• Task description:
For the data below, give again exactly the lines from the one containing "blue plate C1:H1" through the one containing "red plate D4:E5", both ends included, and no others.

• Records provided:
___

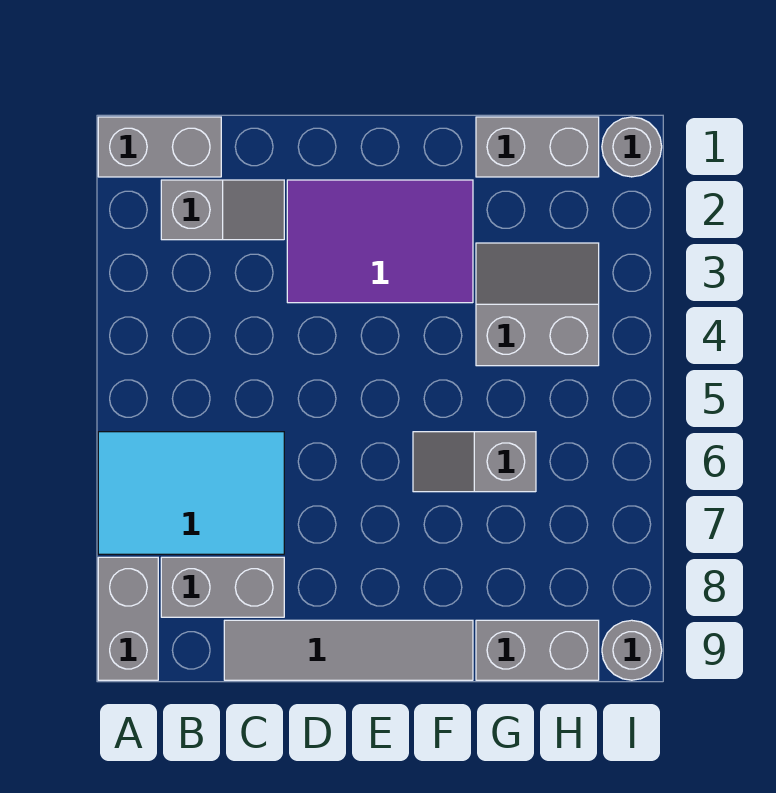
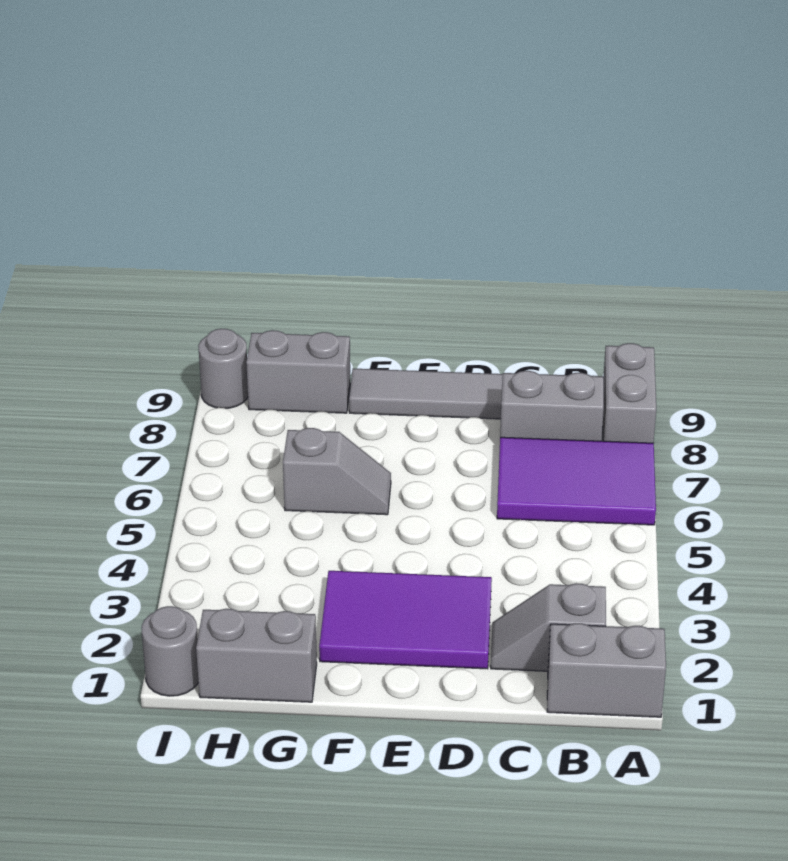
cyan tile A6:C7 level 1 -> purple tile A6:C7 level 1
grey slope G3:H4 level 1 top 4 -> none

___

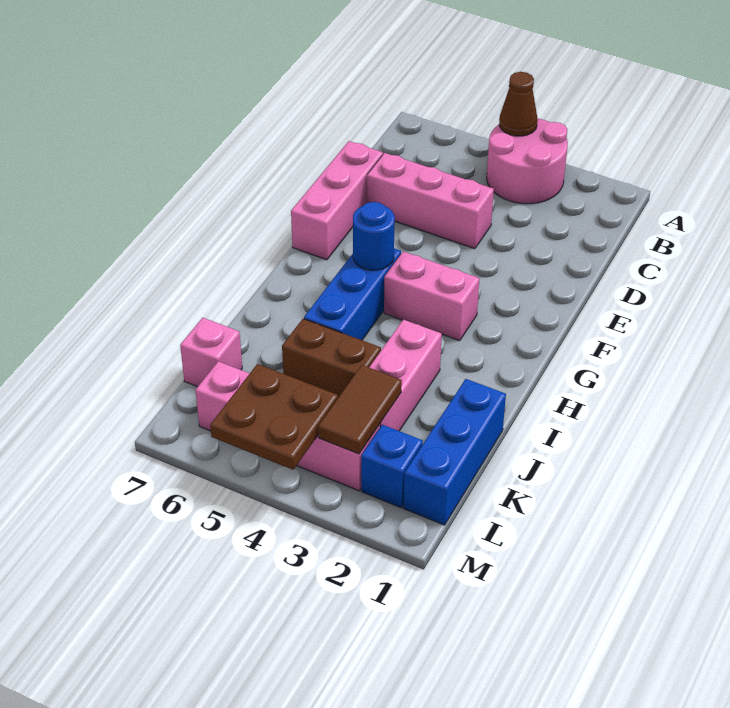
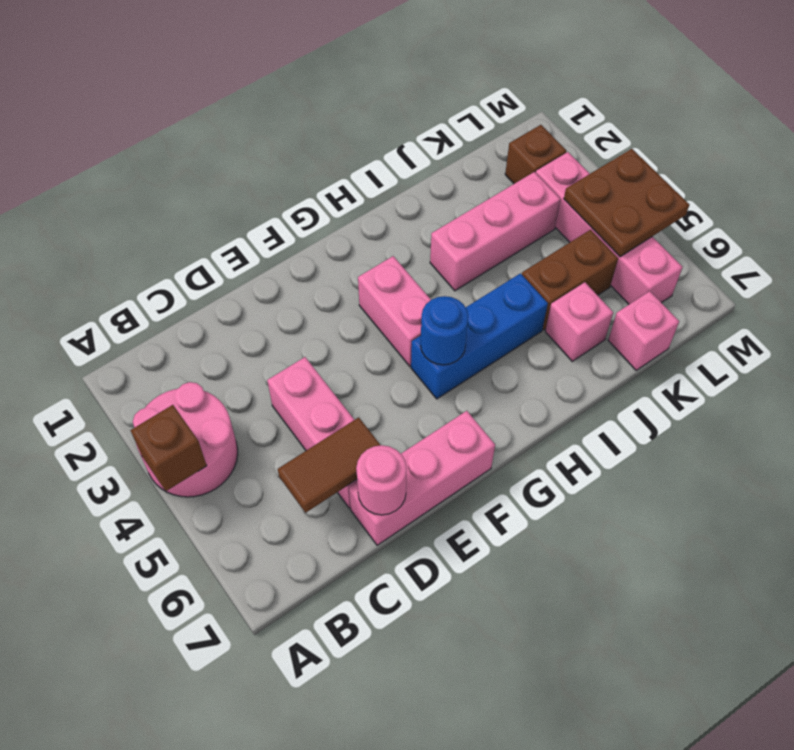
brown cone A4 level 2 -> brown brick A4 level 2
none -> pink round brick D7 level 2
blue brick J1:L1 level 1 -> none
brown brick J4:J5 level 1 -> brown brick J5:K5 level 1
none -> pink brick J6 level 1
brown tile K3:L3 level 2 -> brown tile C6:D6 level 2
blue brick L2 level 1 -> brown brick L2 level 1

___

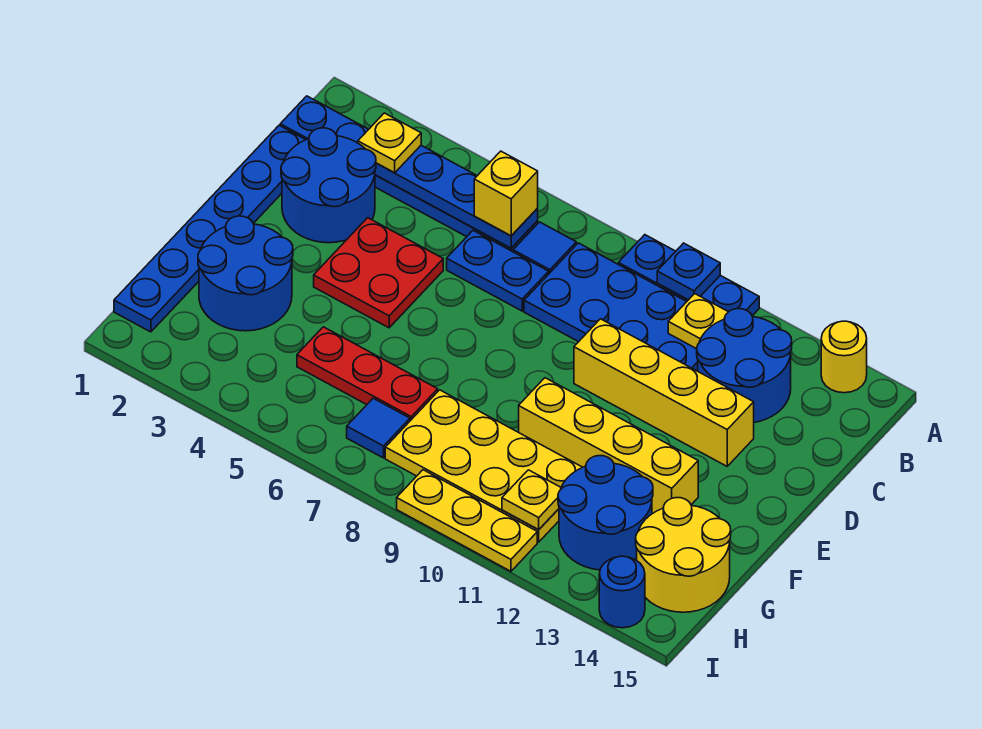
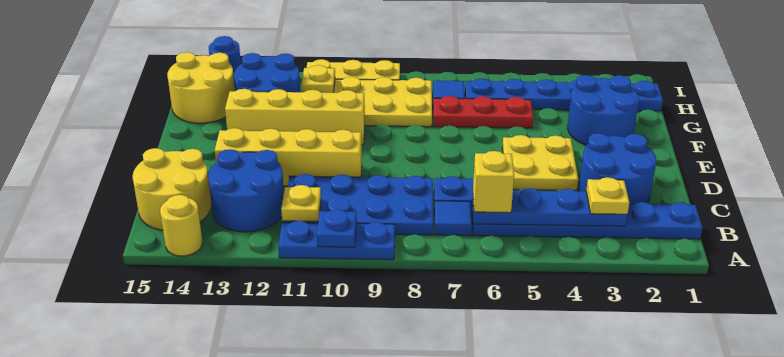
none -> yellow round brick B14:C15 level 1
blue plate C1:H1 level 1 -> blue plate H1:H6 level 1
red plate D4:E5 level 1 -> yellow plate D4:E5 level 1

___

• Written answer:
blue plate C1:H1 level 1 -> blue plate H1:H6 level 1
red plate D4:E5 level 1 -> yellow plate D4:E5 level 1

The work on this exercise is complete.